** Opening STUDY MATERIAL block **

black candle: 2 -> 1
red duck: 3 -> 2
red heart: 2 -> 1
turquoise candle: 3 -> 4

** Closing STUDY MATERIAL block **
** Opening STUDY MATERIAL block **

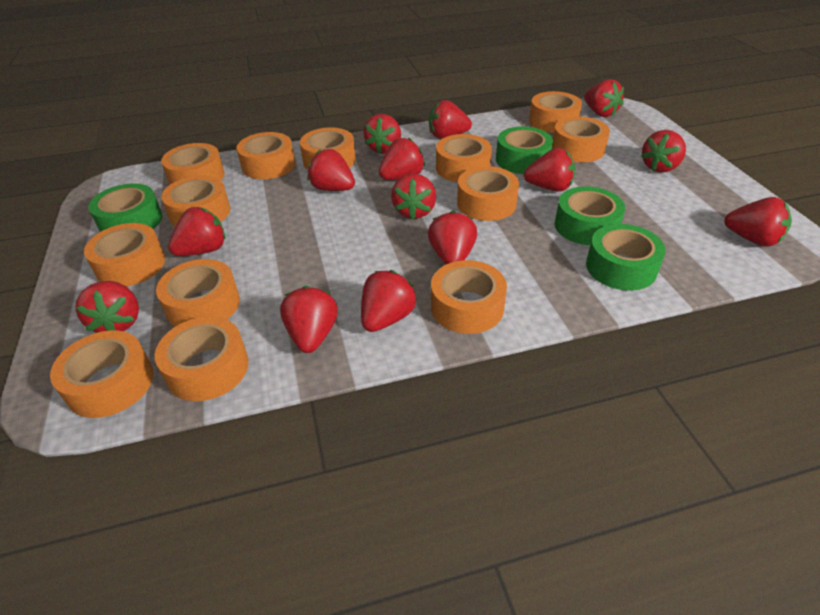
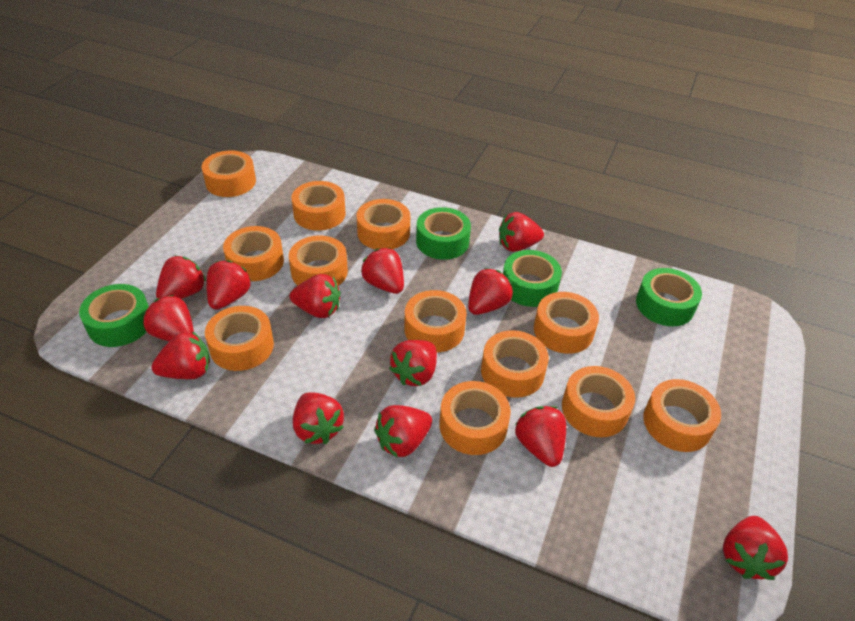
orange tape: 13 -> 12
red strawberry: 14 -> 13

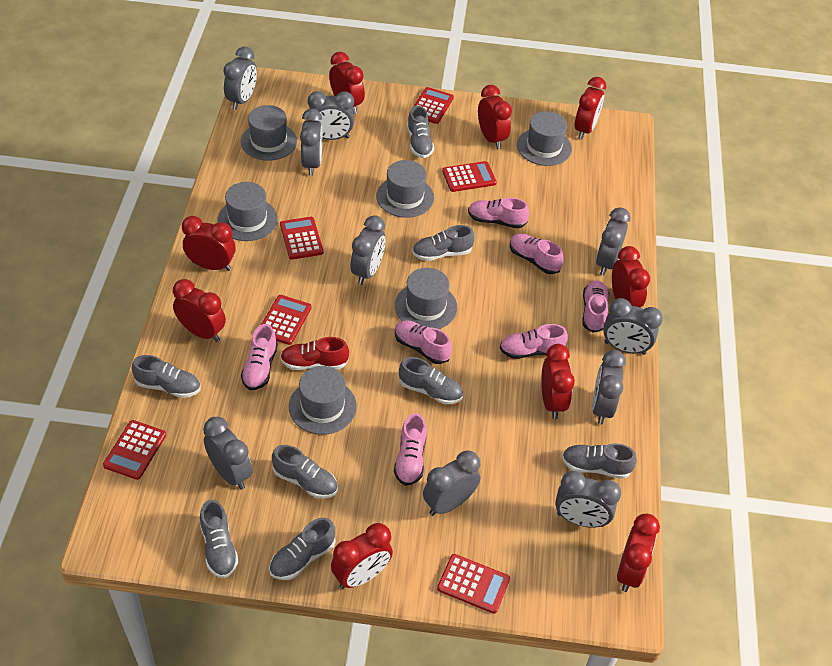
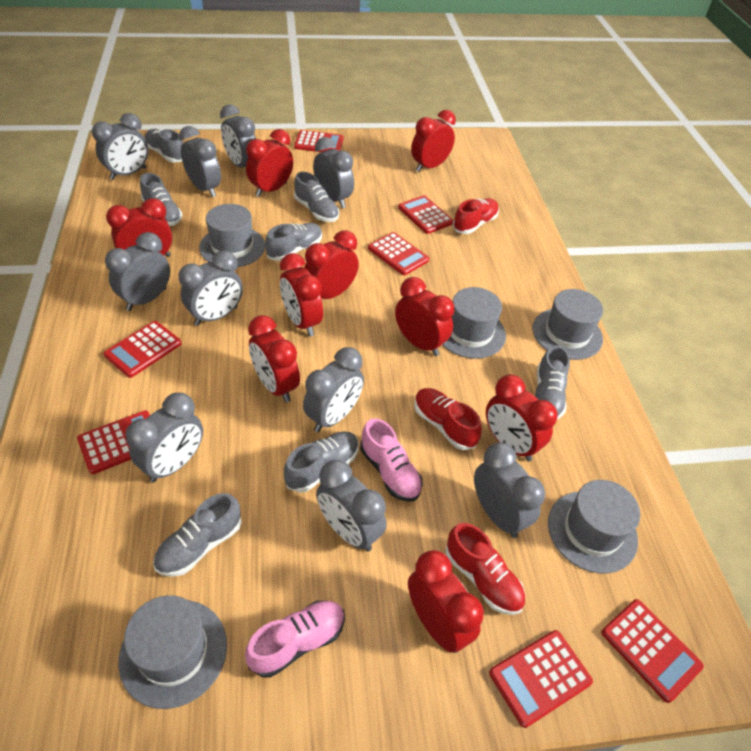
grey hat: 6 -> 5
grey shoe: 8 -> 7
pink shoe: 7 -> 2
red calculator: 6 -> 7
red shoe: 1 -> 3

** Closing STUDY MATERIAL block **

- _ASSIGNMENT_
This exercise requires the lines of the entries containing the string "candle".

- _SOLVED EXERCISE_
black candle: 2 -> 1
turquoise candle: 3 -> 4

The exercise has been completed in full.